(Revision tracking records)
>>>>

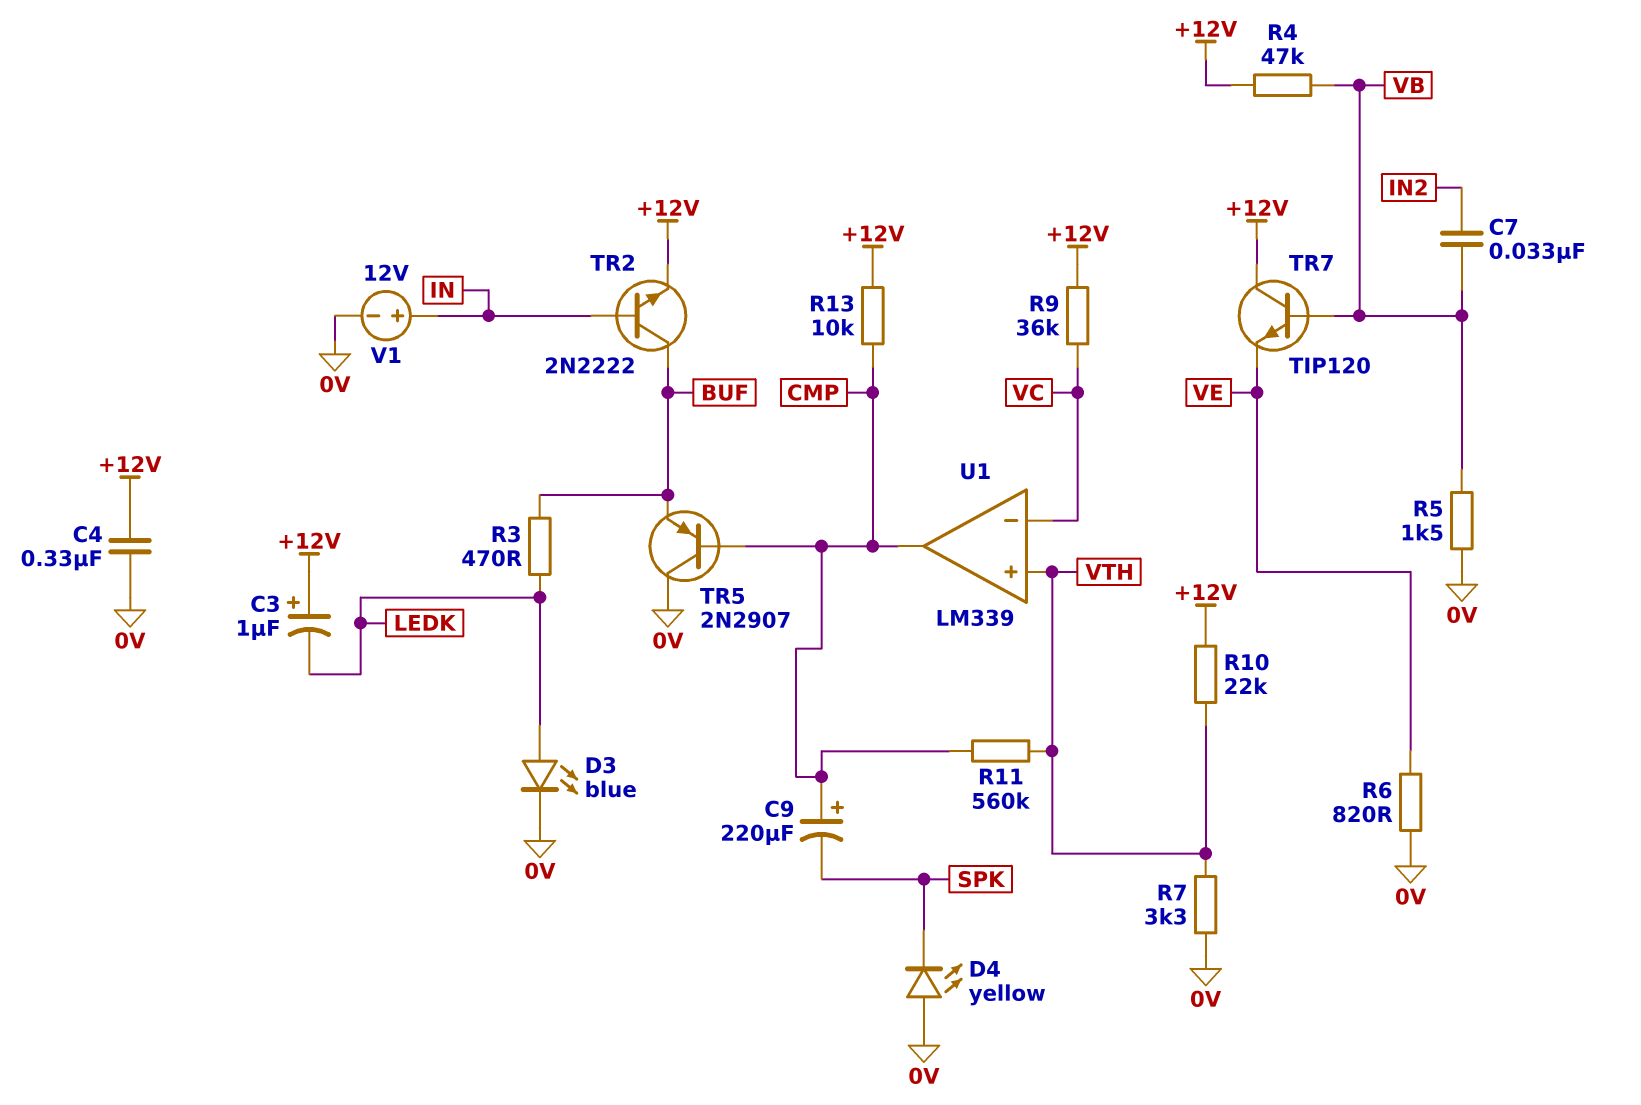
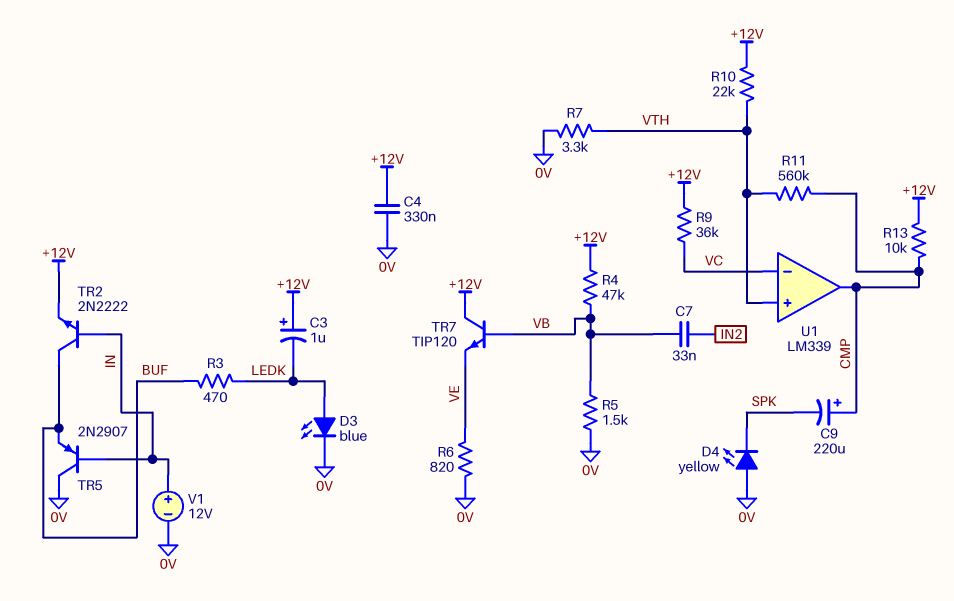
TR5: PNP 2N2907 (B CMP, C 0V, E BUF) -> PNP 2N2907 (B IN, C 0V, E BUF)

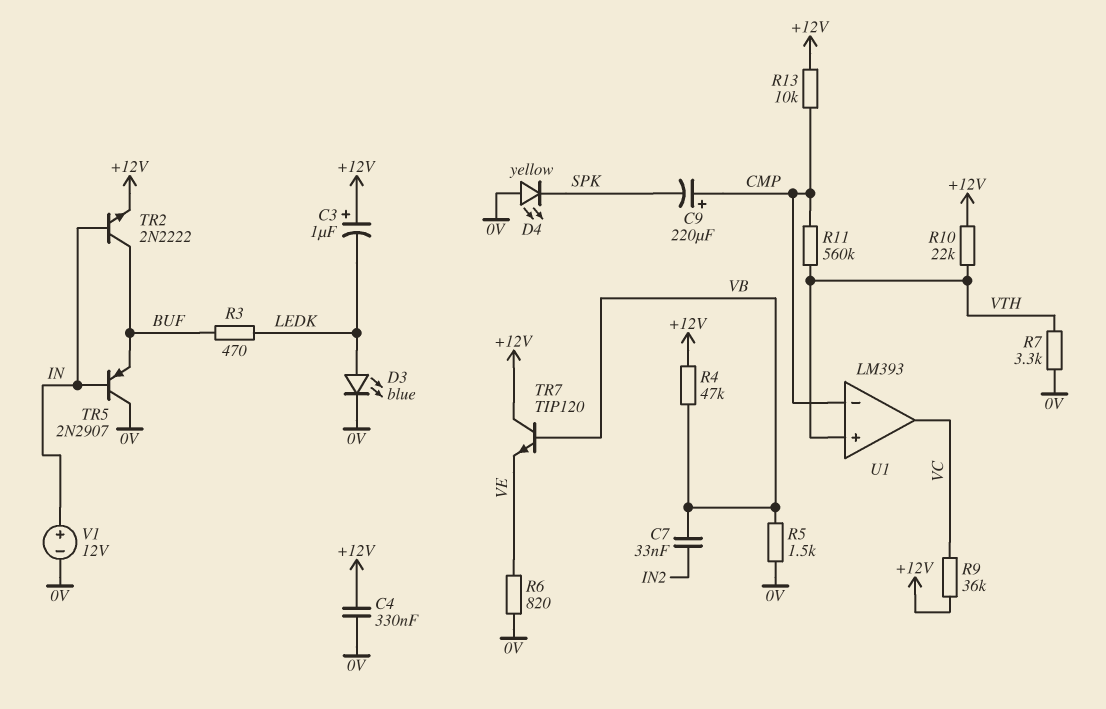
U1: LM339 -> LM393
U1 pin in-: VC -> CMP
U1 pin out: CMP -> VC

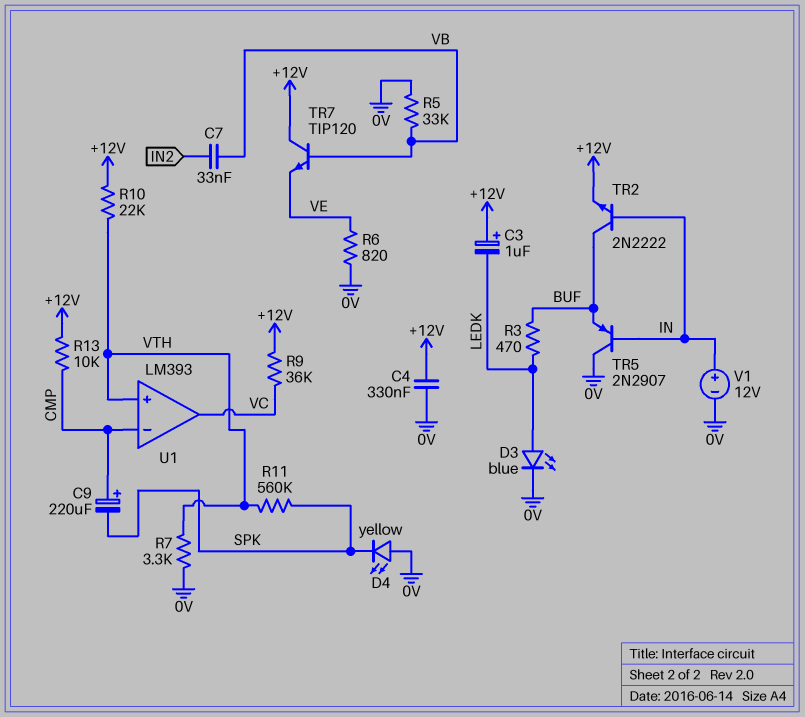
R4: 47k (+12V, VB) -> none
R5: 1.5k (0V, VB) -> 33k (0V, VB)
R11: 560k (CMP, VTH) -> 560k (SPK, VTH)

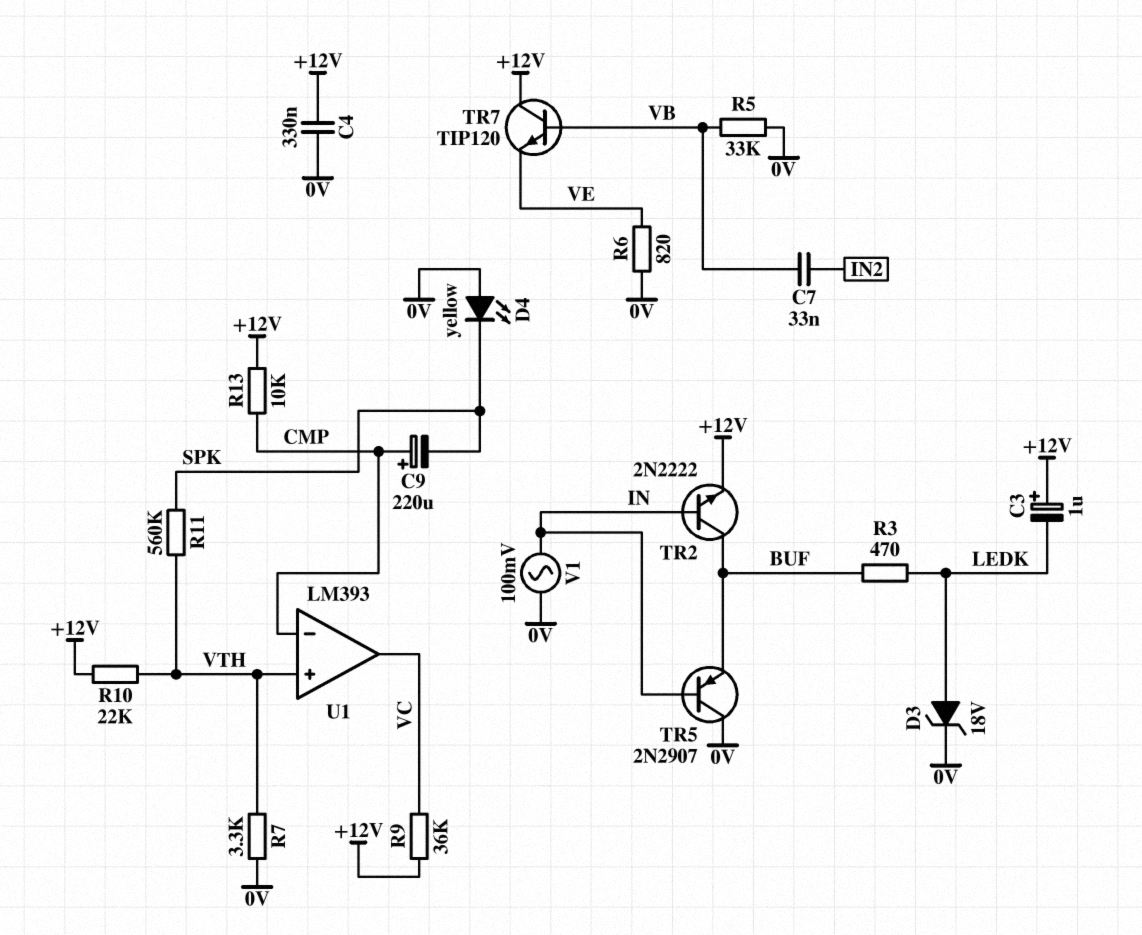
D3: LED blue (A LEDK, K 0V) -> zener 18V (A LEDK, K 0V)
V1: 12V (plus IN, minus 0V) -> AC 100mV (0V, IN)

<<<<

_HOW TO COMPLETE THIS TASK:_ Type out each line of the records above exactly, skipping any pictures.

_TASK ANSWER:_
TR5: PNP 2N2907 (B CMP, C 0V, E BUF) -> PNP 2N2907 (B IN, C 0V, E BUF)

U1: LM339 -> LM393
U1 pin in-: VC -> CMP
U1 pin out: CMP -> VC

R4: 47k (+12V, VB) -> none
R5: 1.5k (0V, VB) -> 33k (0V, VB)
R11: 560k (CMP, VTH) -> 560k (SPK, VTH)

D3: LED blue (A LEDK, K 0V) -> zener 18V (A LEDK, K 0V)
V1: 12V (plus IN, minus 0V) -> AC 100mV (0V, IN)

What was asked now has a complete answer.